Word for word, reproduce each line of the data below, omitting every image.

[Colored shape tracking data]
::::
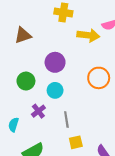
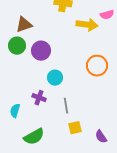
purple circle: (55, 62) -> (41, 51), moved
green circle: (26, 81) -> (17, 46), moved
purple cross: (38, 111) -> (39, 98), turned -32

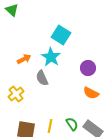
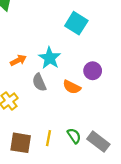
cyan square: (61, 35) -> (76, 23), moved
orange semicircle: (91, 93) -> (72, 87), moved

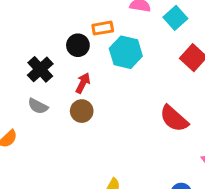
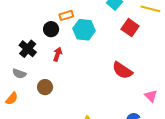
gray semicircle: (38, 106) -> (19, 74), moved
brown circle: (82, 111) -> (45, 87), moved

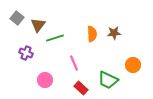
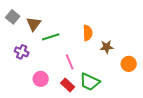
brown star: (114, 33) -> (107, 47), moved
green trapezoid: (108, 80) -> (90, 82), moved
red rectangle: (81, 88) -> (68, 85), moved

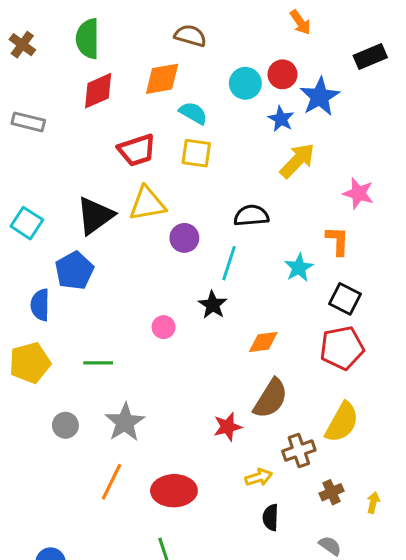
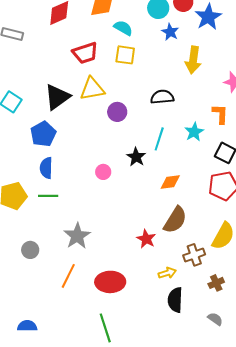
blue star: (281, 119) -> (170, 32), moved
yellow arrow: (297, 161) -> (193, 60), turned 144
cyan line: (229, 263) -> (159, 139), moved
blue semicircle: (40, 305) -> (46, 168), moved
green line: (98, 363) -> (48, 196), moved
gray circle: (65, 425) -> (30, 250), moved
red star: (227, 427) -> (146, 239), turned -30
black semicircle: (271, 517) -> (175, 300), size x1.4

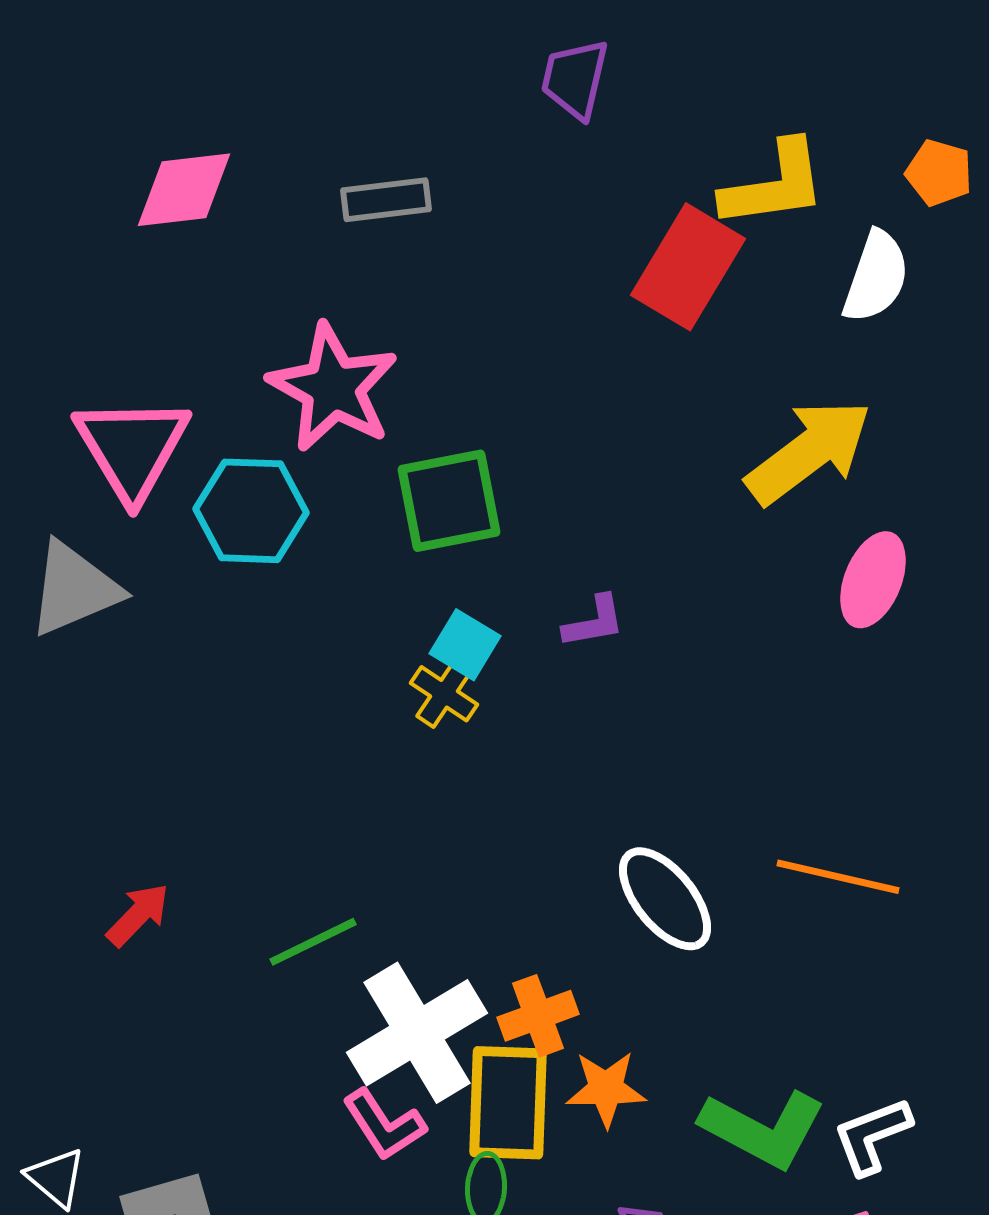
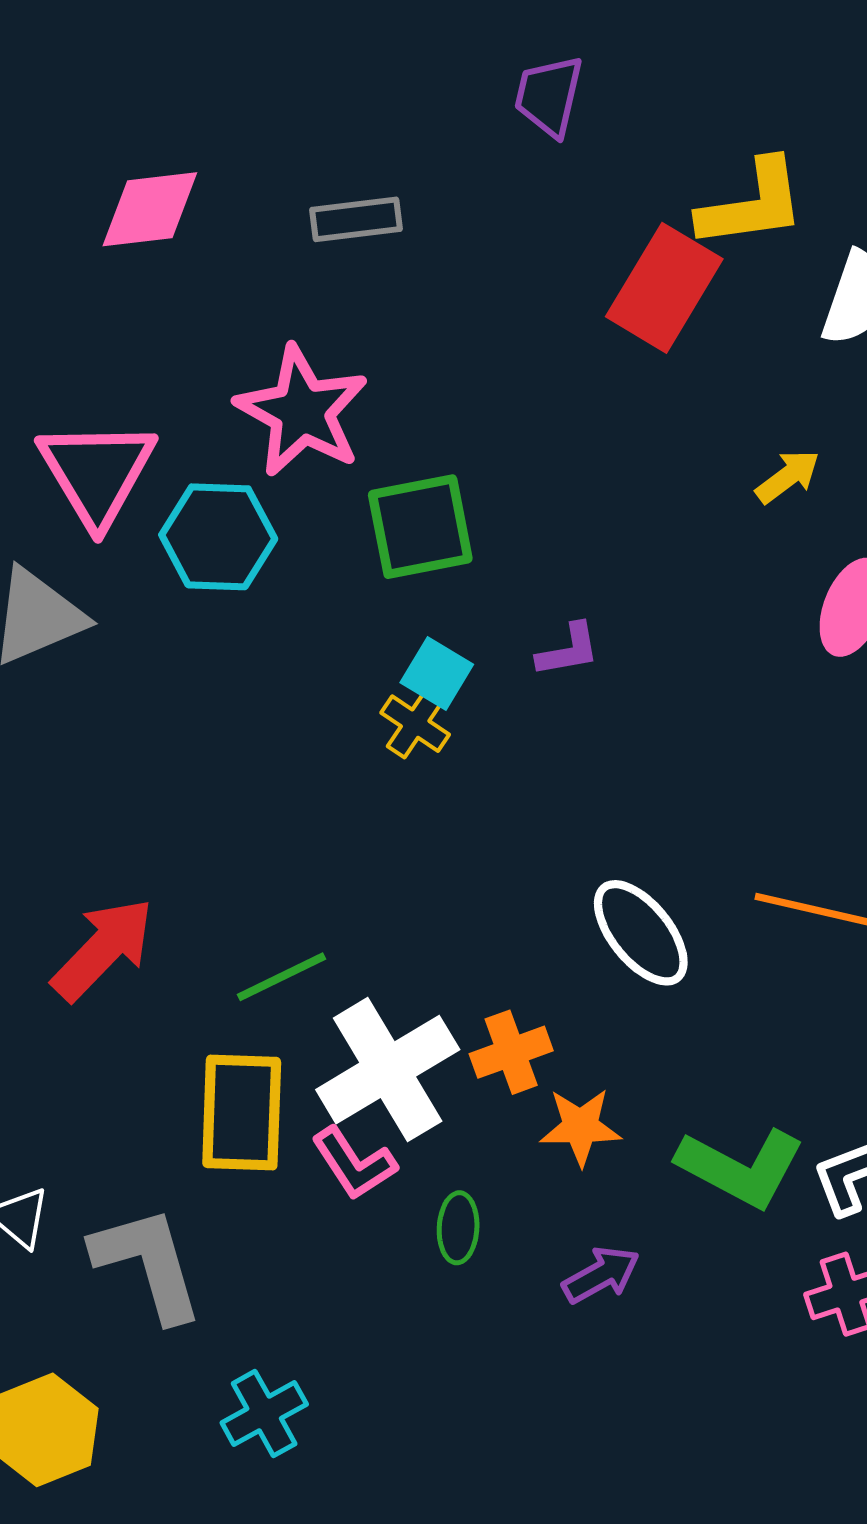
yellow arrow: (809, 452) -> (788, 477), size x0.5
red arrow: (138, 915) -> (103, 949), size x1.6
yellow rectangle: (508, 1103) -> (242, 1112), moved

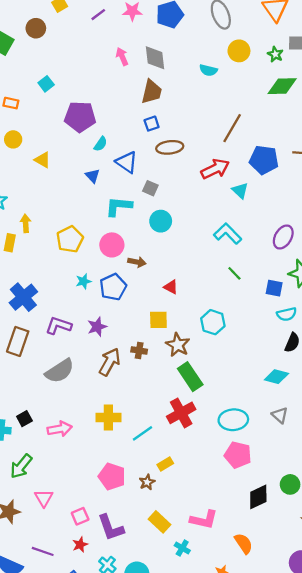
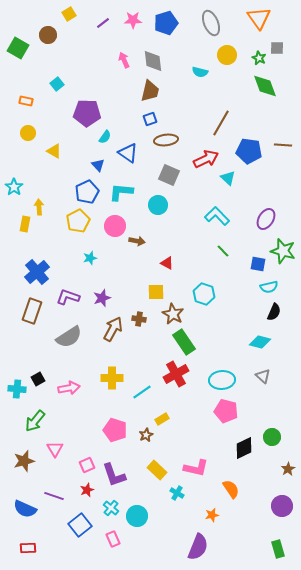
green diamond: (282, 86) -> (265, 86), turned 72
gray square: (150, 188) -> (169, 175), moved, size x1.5
blue pentagon: (113, 287) -> (87, 192), moved

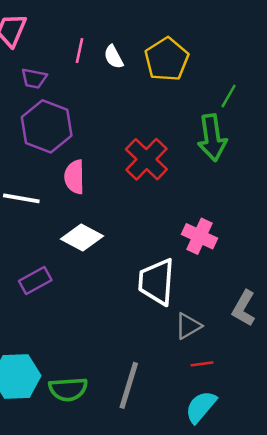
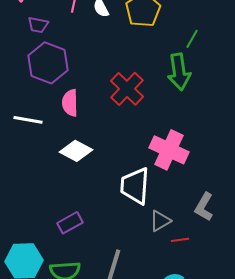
pink cross: (200, 236) -> (169, 150), size x1.4
purple rectangle: (35, 280) -> (70, 223), moved
red line: (202, 364) -> (180, 240), moved

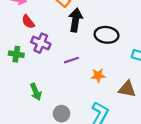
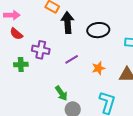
red semicircle: (28, 22) -> (16, 34), moved
green arrow: (36, 92) -> (61, 93), moved

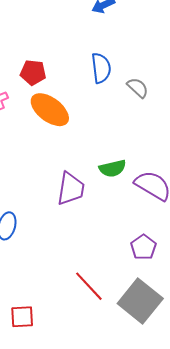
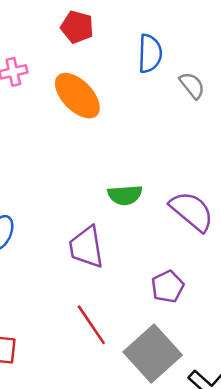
red pentagon: (33, 72) -> (77, 27), moved
green semicircle: (113, 168) -> (125, 195), moved
purple trapezoid: (71, 189) -> (86, 247), moved, turned 153

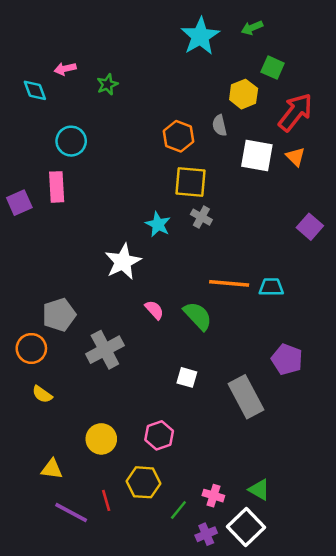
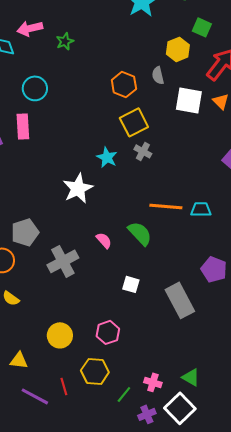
pink arrow: (65, 69) -> (30, 28), size x1.4
yellow square: (191, 182) -> (134, 122), turned -32
pink semicircle: (154, 310) -> (104, 240), moved

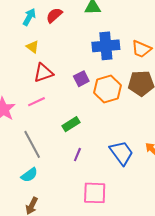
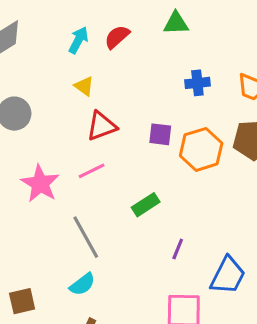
blue cross: (106, 46) -> (197, 83), size x0.6
purple square: (81, 79) -> (160, 134), turned 35
blue trapezoid: (121, 153) -> (228, 276), moved, turned 64
purple line: (77, 155) -> (178, 249), moved

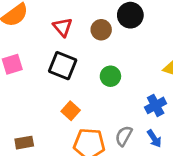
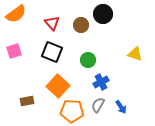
blue cross: (156, 105) -> (101, 82), moved
orange square: (71, 111) -> (58, 86), size x1.6
brown rectangle: (24, 143) -> (27, 101), moved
::::
ANSWER FOR THE TASK
purple circle: (55, 62) -> (41, 51), moved
green circle: (26, 81) -> (17, 46), moved
purple cross: (38, 111) -> (39, 98), turned -32

cyan square: (61, 35) -> (76, 23), moved
orange semicircle: (91, 93) -> (72, 87), moved

gray semicircle: (38, 106) -> (19, 74), moved
brown circle: (82, 111) -> (45, 87), moved

brown star: (114, 33) -> (107, 47), moved
green trapezoid: (108, 80) -> (90, 82), moved
red rectangle: (81, 88) -> (68, 85), moved

blue star: (281, 119) -> (170, 32), moved
yellow arrow: (297, 161) -> (193, 60), turned 144
cyan line: (229, 263) -> (159, 139), moved
blue semicircle: (40, 305) -> (46, 168), moved
green line: (98, 363) -> (48, 196), moved
gray circle: (65, 425) -> (30, 250), moved
red star: (227, 427) -> (146, 239), turned -30
black semicircle: (271, 517) -> (175, 300), size x1.4

yellow arrow: (809, 452) -> (788, 477), size x0.5
red arrow: (138, 915) -> (103, 949), size x1.6
yellow rectangle: (508, 1103) -> (242, 1112), moved

green diamond: (282, 86) -> (265, 86), turned 72
gray square: (150, 188) -> (169, 175), moved, size x1.5
blue pentagon: (113, 287) -> (87, 192), moved

pink cross: (200, 236) -> (169, 150), size x1.4
purple rectangle: (35, 280) -> (70, 223), moved
red line: (202, 364) -> (180, 240), moved

red semicircle: (28, 22) -> (16, 34), moved
green arrow: (36, 92) -> (61, 93), moved

red pentagon: (33, 72) -> (77, 27), moved
green semicircle: (113, 168) -> (125, 195), moved
purple trapezoid: (71, 189) -> (86, 247), moved, turned 153

pink arrow: (65, 69) -> (30, 28), size x1.4
yellow square: (191, 182) -> (134, 122), turned -32
pink semicircle: (154, 310) -> (104, 240), moved

blue cross: (106, 46) -> (197, 83), size x0.6
purple square: (81, 79) -> (160, 134), turned 35
blue trapezoid: (121, 153) -> (228, 276), moved, turned 64
purple line: (77, 155) -> (178, 249), moved

blue cross: (156, 105) -> (101, 82), moved
orange square: (71, 111) -> (58, 86), size x1.6
brown rectangle: (24, 143) -> (27, 101), moved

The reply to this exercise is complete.